Reproduce all entries verbatim, with nothing added or dropped.

[Spatial object tracking data]
<<<<

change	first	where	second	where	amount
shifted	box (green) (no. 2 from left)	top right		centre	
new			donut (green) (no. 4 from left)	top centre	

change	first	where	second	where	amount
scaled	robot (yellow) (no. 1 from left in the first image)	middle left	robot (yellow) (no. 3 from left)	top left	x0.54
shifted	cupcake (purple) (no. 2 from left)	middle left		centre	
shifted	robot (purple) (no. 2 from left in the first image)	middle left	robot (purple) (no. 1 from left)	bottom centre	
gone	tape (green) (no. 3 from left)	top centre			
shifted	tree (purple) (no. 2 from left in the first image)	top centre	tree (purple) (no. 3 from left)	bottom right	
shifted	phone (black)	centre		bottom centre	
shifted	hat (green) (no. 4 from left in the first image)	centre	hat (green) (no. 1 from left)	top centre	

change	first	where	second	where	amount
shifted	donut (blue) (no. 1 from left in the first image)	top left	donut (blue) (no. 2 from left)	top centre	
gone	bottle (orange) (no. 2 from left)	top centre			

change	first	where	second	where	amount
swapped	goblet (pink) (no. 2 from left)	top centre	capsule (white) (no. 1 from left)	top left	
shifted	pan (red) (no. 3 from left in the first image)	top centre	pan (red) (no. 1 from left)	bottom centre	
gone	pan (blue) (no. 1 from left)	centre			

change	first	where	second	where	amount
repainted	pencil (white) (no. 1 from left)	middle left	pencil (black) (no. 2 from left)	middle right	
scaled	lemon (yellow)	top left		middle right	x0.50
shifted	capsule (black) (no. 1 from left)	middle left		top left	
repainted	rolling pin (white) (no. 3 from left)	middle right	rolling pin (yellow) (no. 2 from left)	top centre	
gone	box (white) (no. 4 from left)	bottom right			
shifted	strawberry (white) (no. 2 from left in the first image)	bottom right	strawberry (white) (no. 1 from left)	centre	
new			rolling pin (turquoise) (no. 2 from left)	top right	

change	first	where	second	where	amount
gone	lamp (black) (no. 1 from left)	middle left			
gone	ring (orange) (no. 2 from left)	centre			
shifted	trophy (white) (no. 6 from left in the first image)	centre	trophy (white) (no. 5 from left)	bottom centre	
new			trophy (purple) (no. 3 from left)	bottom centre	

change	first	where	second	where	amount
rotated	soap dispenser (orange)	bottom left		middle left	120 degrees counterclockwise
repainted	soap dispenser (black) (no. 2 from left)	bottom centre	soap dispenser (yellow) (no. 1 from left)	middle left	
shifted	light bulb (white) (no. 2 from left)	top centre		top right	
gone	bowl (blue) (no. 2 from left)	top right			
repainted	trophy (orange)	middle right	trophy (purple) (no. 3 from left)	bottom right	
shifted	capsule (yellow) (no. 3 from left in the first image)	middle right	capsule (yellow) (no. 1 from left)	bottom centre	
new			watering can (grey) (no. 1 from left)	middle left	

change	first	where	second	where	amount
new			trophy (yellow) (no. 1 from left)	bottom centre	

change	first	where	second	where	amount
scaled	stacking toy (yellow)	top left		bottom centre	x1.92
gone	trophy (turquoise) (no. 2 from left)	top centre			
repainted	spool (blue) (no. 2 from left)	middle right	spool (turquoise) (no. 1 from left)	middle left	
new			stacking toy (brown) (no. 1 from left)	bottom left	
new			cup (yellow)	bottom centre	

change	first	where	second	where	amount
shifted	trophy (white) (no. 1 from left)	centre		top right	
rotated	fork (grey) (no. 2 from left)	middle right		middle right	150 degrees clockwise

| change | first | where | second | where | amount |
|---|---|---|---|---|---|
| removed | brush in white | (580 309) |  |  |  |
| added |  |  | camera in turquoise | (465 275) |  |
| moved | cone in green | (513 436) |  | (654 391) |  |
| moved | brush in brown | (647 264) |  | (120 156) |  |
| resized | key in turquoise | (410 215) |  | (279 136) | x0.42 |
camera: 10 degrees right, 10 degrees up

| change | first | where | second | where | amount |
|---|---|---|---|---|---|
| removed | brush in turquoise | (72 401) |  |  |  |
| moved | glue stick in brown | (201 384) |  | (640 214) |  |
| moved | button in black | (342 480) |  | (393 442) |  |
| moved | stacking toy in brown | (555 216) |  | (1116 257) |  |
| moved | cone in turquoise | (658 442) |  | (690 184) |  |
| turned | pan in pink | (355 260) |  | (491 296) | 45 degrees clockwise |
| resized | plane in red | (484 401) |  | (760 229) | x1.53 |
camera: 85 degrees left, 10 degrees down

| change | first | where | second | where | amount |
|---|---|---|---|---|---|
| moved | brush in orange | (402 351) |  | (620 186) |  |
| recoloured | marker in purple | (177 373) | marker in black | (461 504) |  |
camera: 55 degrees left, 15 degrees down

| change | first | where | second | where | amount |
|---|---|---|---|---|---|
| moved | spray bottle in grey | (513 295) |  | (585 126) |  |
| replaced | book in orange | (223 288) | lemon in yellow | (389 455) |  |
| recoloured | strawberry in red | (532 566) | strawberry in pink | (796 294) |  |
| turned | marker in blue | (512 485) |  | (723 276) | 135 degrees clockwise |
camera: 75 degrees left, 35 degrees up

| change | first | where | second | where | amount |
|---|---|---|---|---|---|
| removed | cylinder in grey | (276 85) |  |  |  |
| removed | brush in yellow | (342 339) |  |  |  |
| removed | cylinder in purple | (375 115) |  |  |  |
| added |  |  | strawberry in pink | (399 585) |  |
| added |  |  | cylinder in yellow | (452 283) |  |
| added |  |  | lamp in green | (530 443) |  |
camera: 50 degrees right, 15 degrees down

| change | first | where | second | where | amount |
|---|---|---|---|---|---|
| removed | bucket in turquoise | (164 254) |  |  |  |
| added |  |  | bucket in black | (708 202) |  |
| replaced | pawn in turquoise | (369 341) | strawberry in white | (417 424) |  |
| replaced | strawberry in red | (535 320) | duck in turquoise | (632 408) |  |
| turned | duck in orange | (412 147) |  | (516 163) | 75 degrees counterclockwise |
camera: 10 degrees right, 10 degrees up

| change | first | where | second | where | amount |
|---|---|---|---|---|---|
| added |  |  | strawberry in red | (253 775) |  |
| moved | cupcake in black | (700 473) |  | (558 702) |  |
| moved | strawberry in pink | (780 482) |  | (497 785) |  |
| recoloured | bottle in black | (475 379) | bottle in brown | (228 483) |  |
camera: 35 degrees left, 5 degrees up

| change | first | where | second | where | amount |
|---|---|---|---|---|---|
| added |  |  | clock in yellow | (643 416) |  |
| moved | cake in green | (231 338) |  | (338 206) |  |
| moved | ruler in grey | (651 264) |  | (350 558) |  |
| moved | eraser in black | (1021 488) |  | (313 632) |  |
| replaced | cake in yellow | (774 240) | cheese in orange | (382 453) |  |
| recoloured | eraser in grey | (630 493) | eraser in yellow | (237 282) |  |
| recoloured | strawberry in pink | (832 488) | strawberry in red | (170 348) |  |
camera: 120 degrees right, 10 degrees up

>>>>

◆ **SOLVED EXERCISE**:
change	first	where	second	where	amount
shifted	box (green) (no. 2 from left)	top right		centre	
new			donut (green) (no. 4 from left)	top centre	

change	first	where	second	where	amount
scaled	robot (yellow) (no. 1 from left in the first image)	middle left	robot (yellow) (no. 3 from left)	top left	x0.54
shifted	cupcake (purple) (no. 2 from left)	middle left		centre	
shifted	robot (purple) (no. 2 from left in the first image)	middle left	robot (purple) (no. 1 from left)	bottom centre	
gone	tape (green) (no. 3 from left)	top centre			
shifted	tree (purple) (no. 2 from left in the first image)	top centre	tree (purple) (no. 3 from left)	bottom right	
shifted	phone (black)	centre		bottom centre	
shifted	hat (green) (no. 4 from left in the first image)	centre	hat (green) (no. 1 from left)	top centre	

change	first	where	second	where	amount
shifted	donut (blue) (no. 1 from left in the first image)	top left	donut (blue) (no. 2 from left)	top centre	
gone	bottle (orange) (no. 2 from left)	top centre			

change	first	where	second	where	amount
swapped	goblet (pink) (no. 2 from left)	top centre	capsule (white) (no. 1 from left)	top left	
shifted	pan (red) (no. 3 from left in the first image)	top centre	pan (red) (no. 1 from left)	bottom centre	
gone	pan (blue) (no. 1 from left)	centre			

change	first	where	second	where	amount
repainted	pencil (white) (no. 1 from left)	middle left	pencil (black) (no. 2 from left)	middle right	
scaled	lemon (yellow)	top left		middle right	x0.50
shifted	capsule (black) (no. 1 from left)	middle left		top left	
repainted	rolling pin (white) (no. 3 from left)	middle right	rolling pin (yellow) (no. 2 from left)	top centre	
gone	box (white) (no. 4 from left)	bottom right			
shifted	strawberry (white) (no. 2 from left in the first image)	bottom right	strawberry (white) (no. 1 from left)	centre	
new			rolling pin (turquoise) (no. 2 from left)	top right	

change	first	where	second	where	amount
gone	lamp (black) (no. 1 from left)	middle left			
gone	ring (orange) (no. 2 from left)	centre			
shifted	trophy (white) (no. 6 from left in the first image)	centre	trophy (white) (no. 5 from left)	bottom centre	
new			trophy (purple) (no. 3 from left)	bottom centre	

change	first	where	second	where	amount
rotated	soap dispenser (orange)	bottom left		middle left	120 degrees counterclockwise
repainted	soap dispenser (black) (no. 2 from left)	bottom centre	soap dispenser (yellow) (no. 1 from left)	middle left	
shifted	light bulb (white) (no. 2 from left)	top centre		top right	
gone	bowl (blue) (no. 2 from left)	top right			
repainted	trophy (orange)	middle right	trophy (purple) (no. 3 from left)	bottom right	
shifted	capsule (yellow) (no. 3 from left in the first image)	middle right	capsule (yellow) (no. 1 from left)	bottom centre	
new			watering can (grey) (no. 1 from left)	middle left	

change	first	where	second	where	amount
new			trophy (yellow) (no. 1 from left)	bottom centre	

change	first	where	second	where	amount
scaled	stacking toy (yellow)	top left		bottom centre	x1.92
gone	trophy (turquoise) (no. 2 from left)	top centre			
repainted	spool (blue) (no. 2 from left)	middle right	spool (turquoise) (no. 1 from left)	middle left	
new			stacking toy (brown) (no. 1 from left)	bottom left	
new			cup (yellow)	bottom centre	

change	first	where	second	where	amount
shifted	trophy (white) (no. 1 from left)	centre		top right	
rotated	fork (grey) (no. 2 from left)	middle right		middle right	150 degrees clockwise

| change | first | where | second | where | amount |
|---|---|---|---|---|---|
| removed | brush in white | (580 309) |  |  |  |
| added |  |  | camera in turquoise | (465 275) |  |
| moved | cone in green | (513 436) |  | (654 391) |  |
| moved | brush in brown | (647 264) |  | (120 156) |  |
| resized | key in turquoise | (410 215) |  | (279 136) | x0.42 |
camera: 10 degrees right, 10 degrees up

| change | first | where | second | where | amount |
|---|---|---|---|---|---|
| removed | brush in turquoise | (72 401) |  |  |  |
| moved | glue stick in brown | (201 384) |  | (640 214) |  |
| moved | button in black | (342 480) |  | (393 442) |  |
| moved | stacking toy in brown | (555 216) |  | (1116 257) |  |
| moved | cone in turquoise | (658 442) |  | (690 184) |  |
| turned | pan in pink | (355 260) |  | (491 296) | 45 degrees clockwise |
| resized | plane in red | (484 401) |  | (760 229) | x1.53 |
camera: 85 degrees left, 10 degrees down

| change | first | where | second | where | amount |
|---|---|---|---|---|---|
| moved | brush in orange | (402 351) |  | (620 186) |  |
| recoloured | marker in purple | (177 373) | marker in black | (461 504) |  |
camera: 55 degrees left, 15 degrees down

| change | first | where | second | where | amount |
|---|---|---|---|---|---|
| moved | spray bottle in grey | (513 295) |  | (585 126) |  |
| replaced | book in orange | (223 288) | lemon in yellow | (389 455) |  |
| recoloured | strawberry in red | (532 566) | strawberry in pink | (796 294) |  |
| turned | marker in blue | (512 485) |  | (723 276) | 135 degrees clockwise |
camera: 75 degrees left, 35 degrees up

| change | first | where | second | where | amount |
|---|---|---|---|---|---|
| removed | cylinder in grey | (276 85) |  |  |  |
| removed | brush in yellow | (342 339) |  |  |  |
| removed | cylinder in purple | (375 115) |  |  |  |
| added |  |  | strawberry in pink | (399 585) |  |
| added |  |  | cylinder in yellow | (452 283) |  |
| added |  |  | lamp in green | (530 443) |  |
camera: 50 degrees right, 15 degrees down

| change | first | where | second | where | amount |
|---|---|---|---|---|---|
| removed | bucket in turquoise | (164 254) |  |  |  |
| added |  |  | bucket in black | (708 202) |  |
| replaced | pawn in turquoise | (369 341) | strawberry in white | (417 424) |  |
| replaced | strawberry in red | (535 320) | duck in turquoise | (632 408) |  |
| turned | duck in orange | (412 147) |  | (516 163) | 75 degrees counterclockwise |
camera: 10 degrees right, 10 degrees up

| change | first | where | second | where | amount |
|---|---|---|---|---|---|
| added |  |  | strawberry in red | (253 775) |  |
| moved | cupcake in black | (700 473) |  | (558 702) |  |
| moved | strawberry in pink | (780 482) |  | (497 785) |  |
| recoloured | bottle in black | (475 379) | bottle in brown | (228 483) |  |
camera: 35 degrees left, 5 degrees up

| change | first | where | second | where | amount |
|---|---|---|---|---|---|
| added |  |  | clock in yellow | (643 416) |  |
| moved | cake in green | (231 338) |  | (338 206) |  |
| moved | ruler in grey | (651 264) |  | (350 558) |  |
| moved | eraser in black | (1021 488) |  | (313 632) |  |
| replaced | cake in yellow | (774 240) | cheese in orange | (382 453) |  |
| recoloured | eraser in grey | (630 493) | eraser in yellow | (237 282) |  |
| recoloured | strawberry in pink | (832 488) | strawberry in red | (170 348) |  |
camera: 120 degrees right, 10 degrees up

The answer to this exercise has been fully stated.